STUDY MATERIAL:
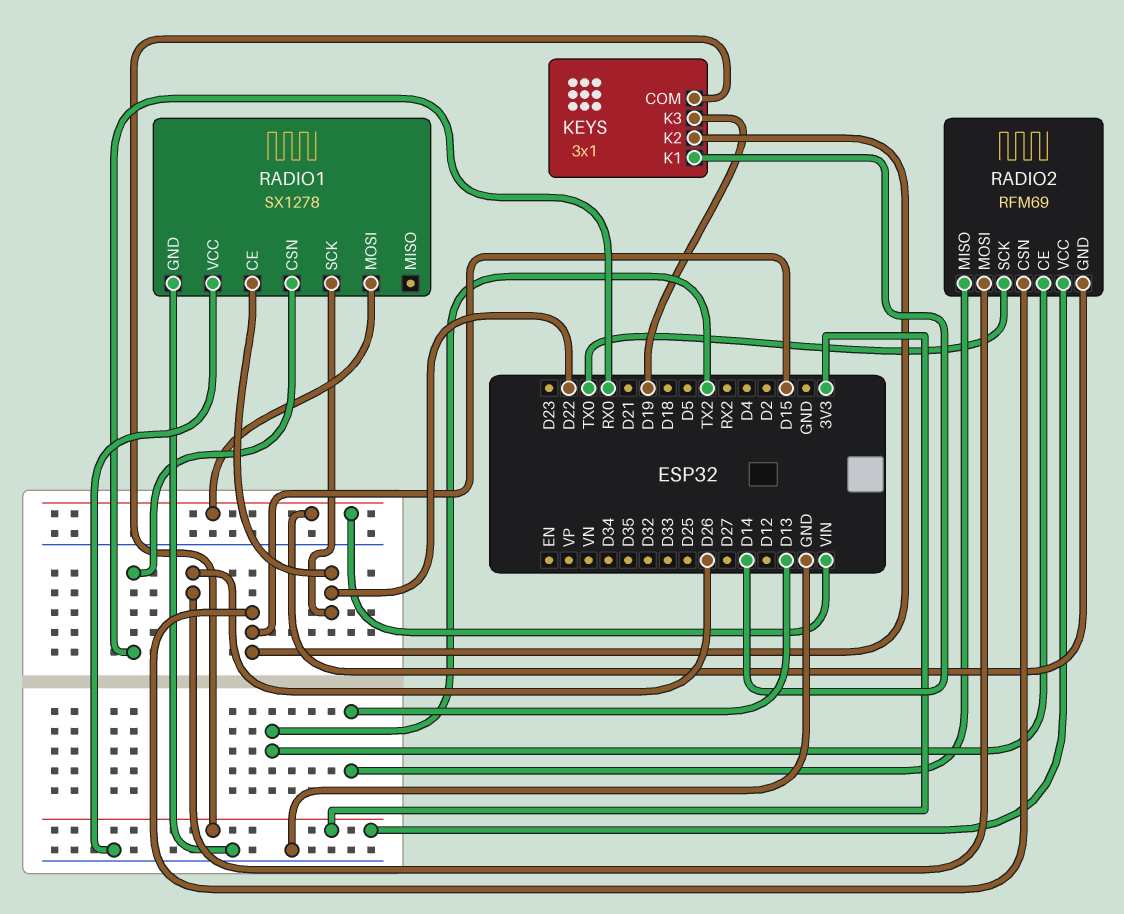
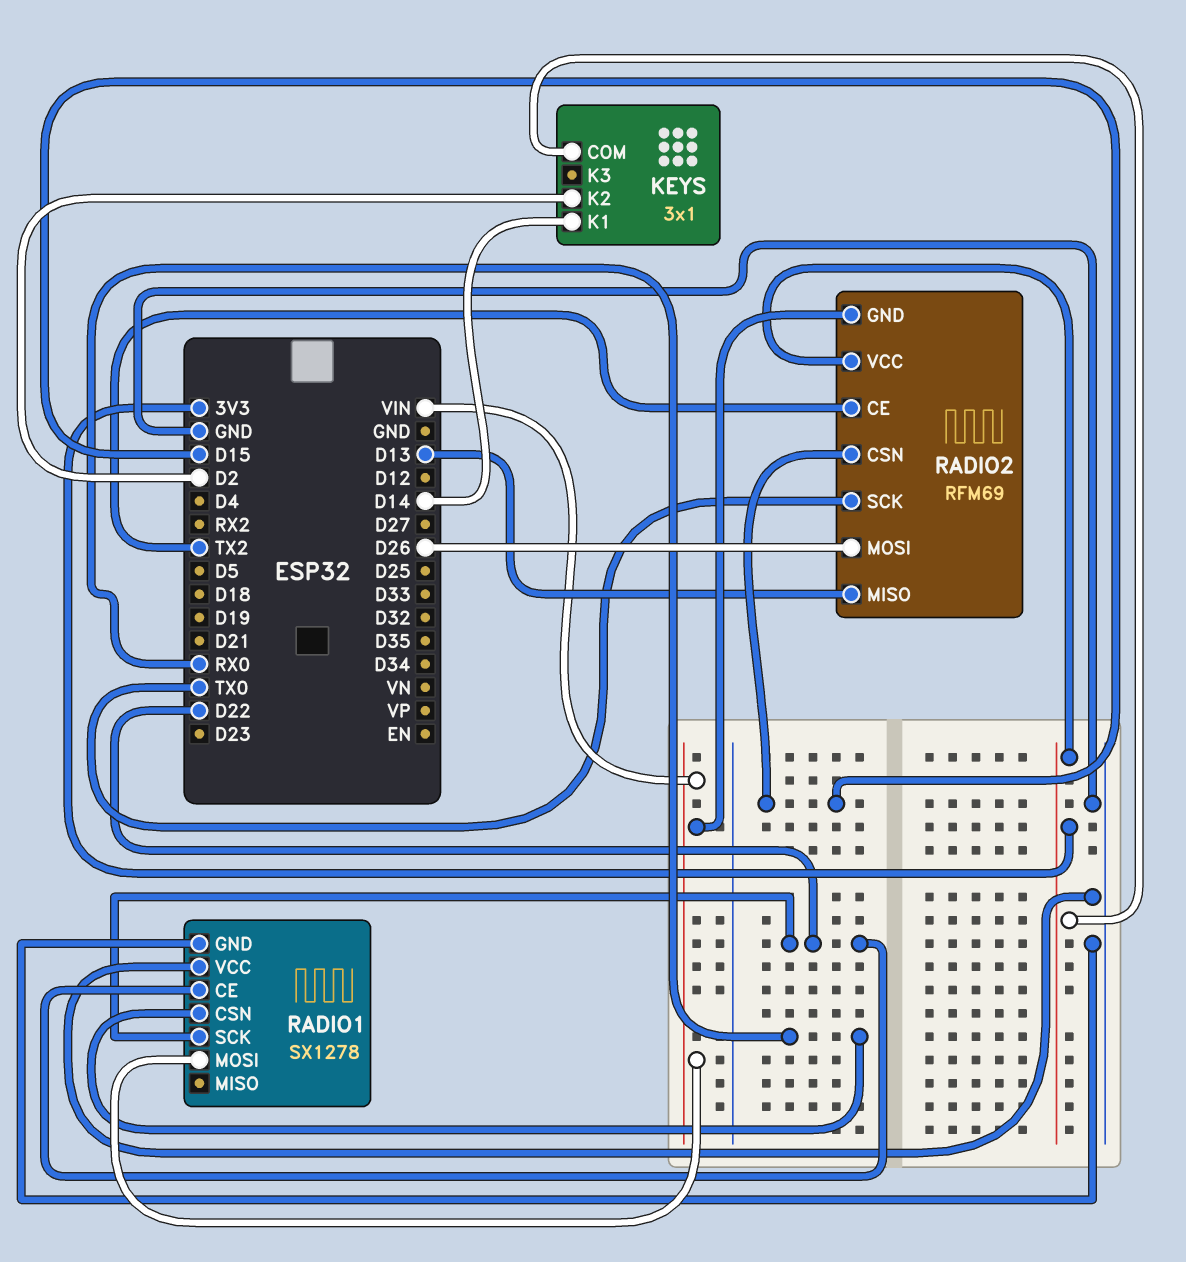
KEYS pin K2: D15 -> D2
KEYS pin K3: D19 -> none

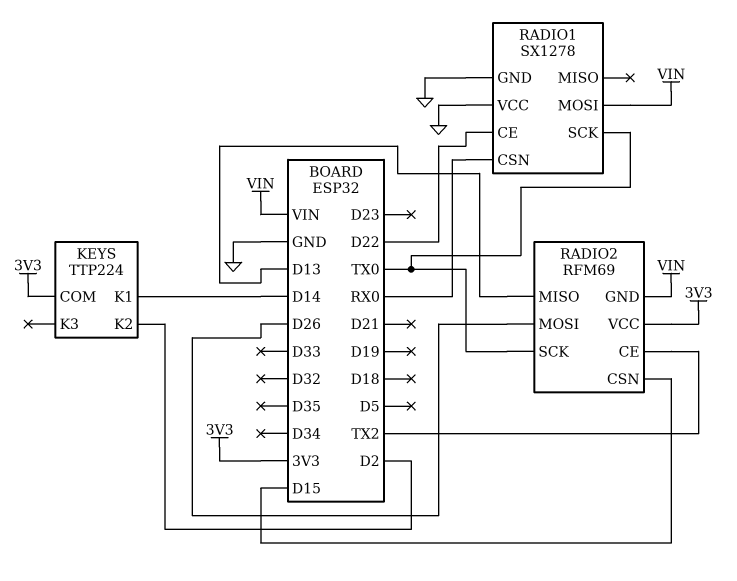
KEYS: 3x1 -> TTP224
RADIO1 pin SCK: D22 -> TX0

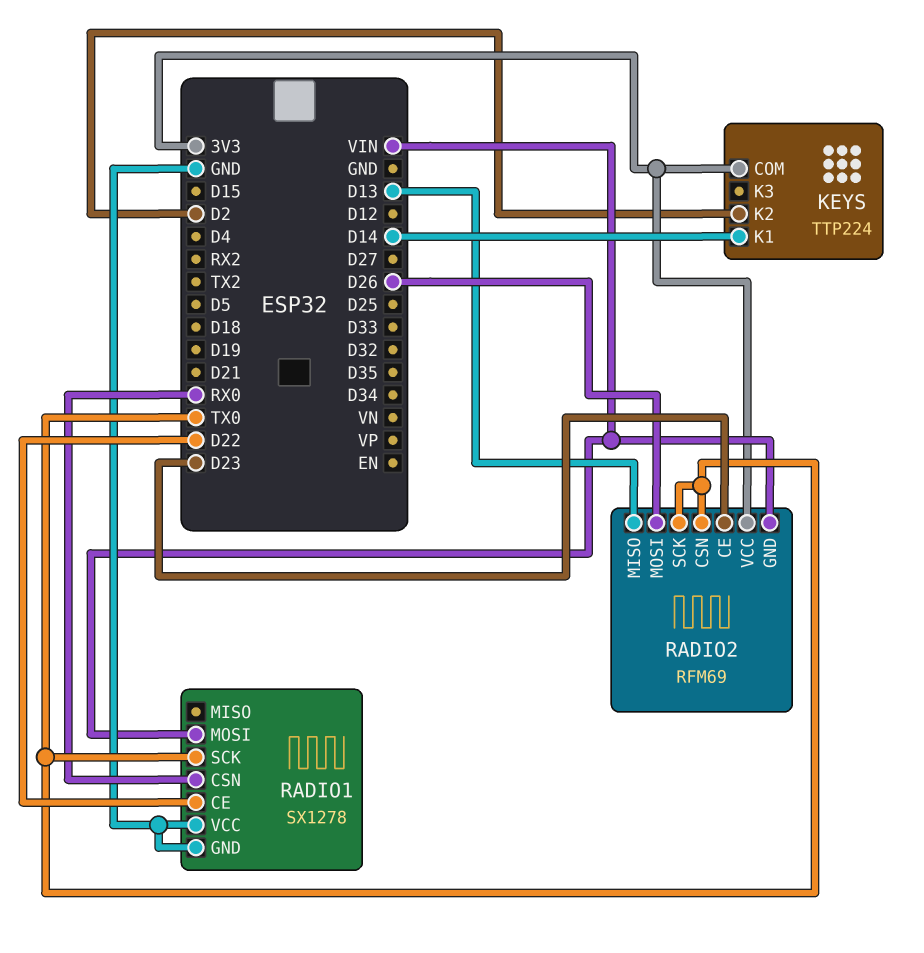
RADIO2 pin CE: TX2 -> D23
RADIO2 pin CSN: D15 -> TX0

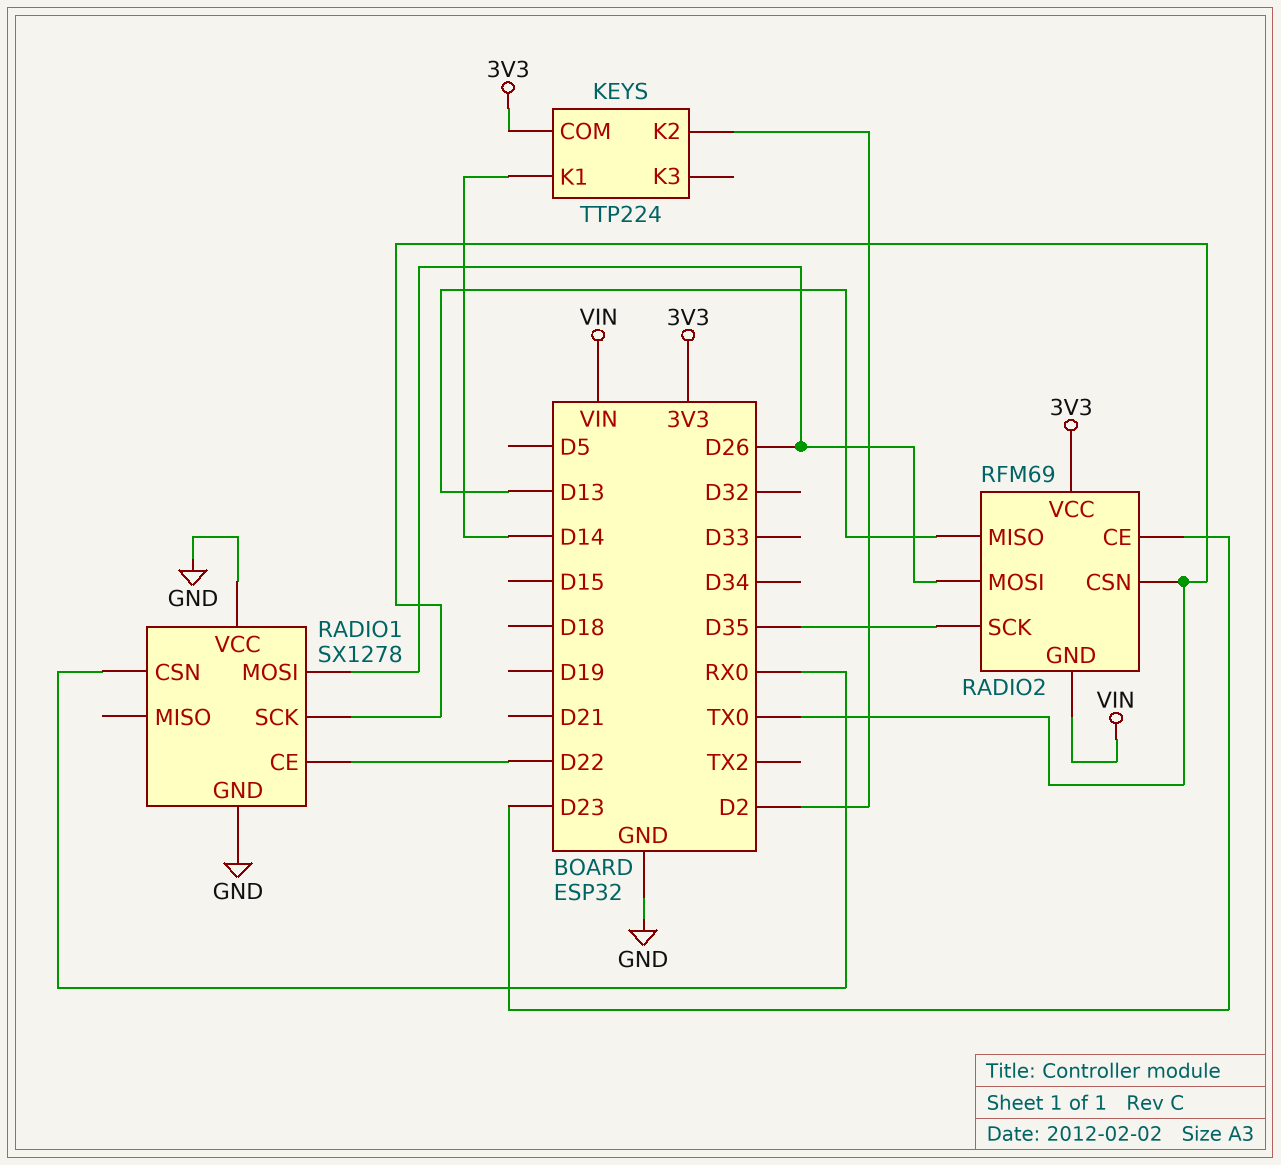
RADIO1 pin MOSI: VIN -> D26
RADIO2 pin SCK: TX0 -> D35

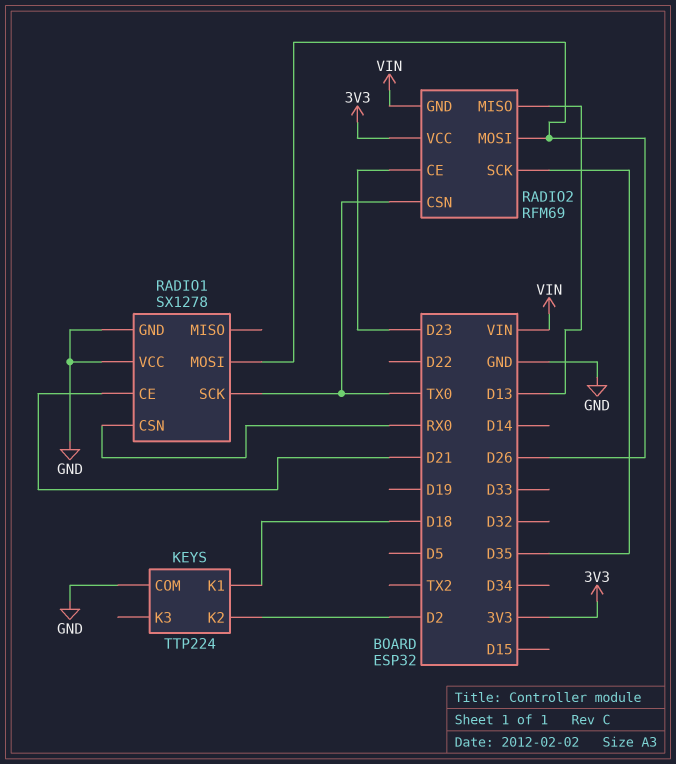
KEYS pin COM: 3V3 -> GND
KEYS pin K1: D14 -> D18
RADIO1 pin CE: D22 -> D21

ACTIVITY: Read through the entries above, and wherever a line holds the string "KEYS", copy it.

ANSWER SPACE:
KEYS pin K2: D15 -> D2
KEYS pin K3: D19 -> none
KEYS: 3x1 -> TTP224
KEYS pin COM: 3V3 -> GND
KEYS pin K1: D14 -> D18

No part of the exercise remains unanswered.